_GOAL OF THE EXERCISE_
Without including any picture, write out the entries exactly as they stand.
________________
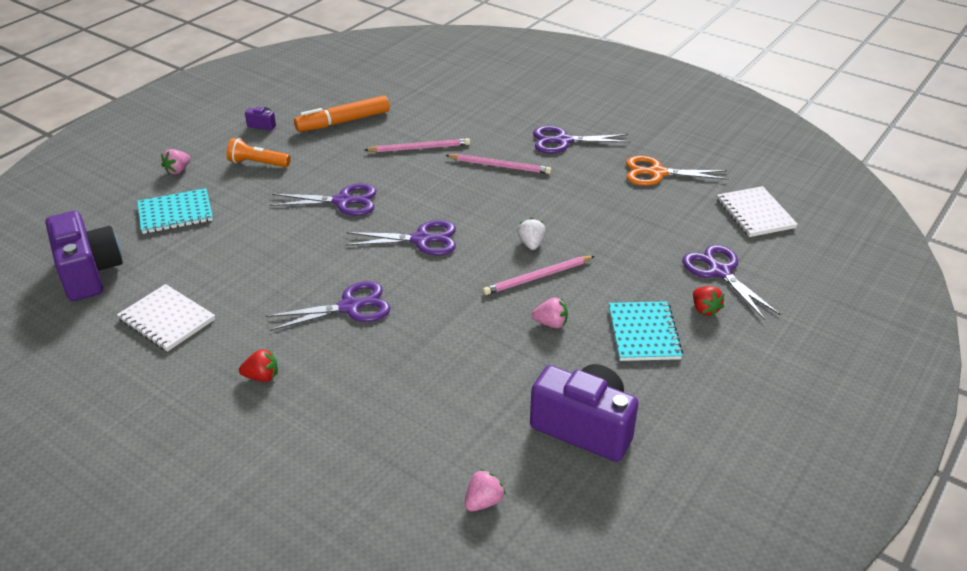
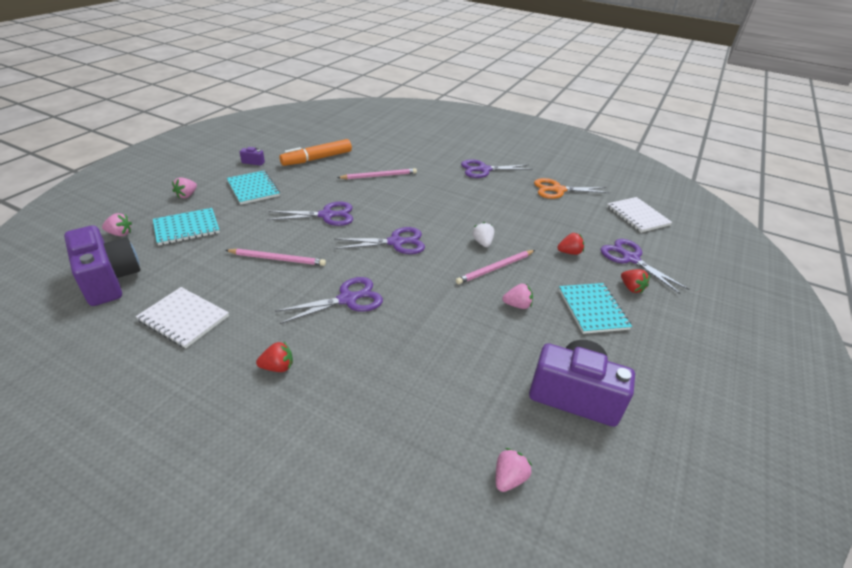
camera: 10 degrees left, 0 degrees up
(101, 218) = (120, 234): none -> pink strawberry
(258, 163) = (253, 189): orange flashlight -> turquoise notebook
(500, 166) = (443, 187): pink pencil -> pink pencil (277, 259)
(641, 260) = (569, 252): none -> red strawberry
________________
_FINISHED EXERCISE_
camera: 10 degrees left, 0 degrees up
(101, 218) = (120, 234): none -> pink strawberry
(258, 163) = (253, 189): orange flashlight -> turquoise notebook
(500, 166) = (443, 187): pink pencil -> pink pencil (277, 259)
(641, 260) = (569, 252): none -> red strawberry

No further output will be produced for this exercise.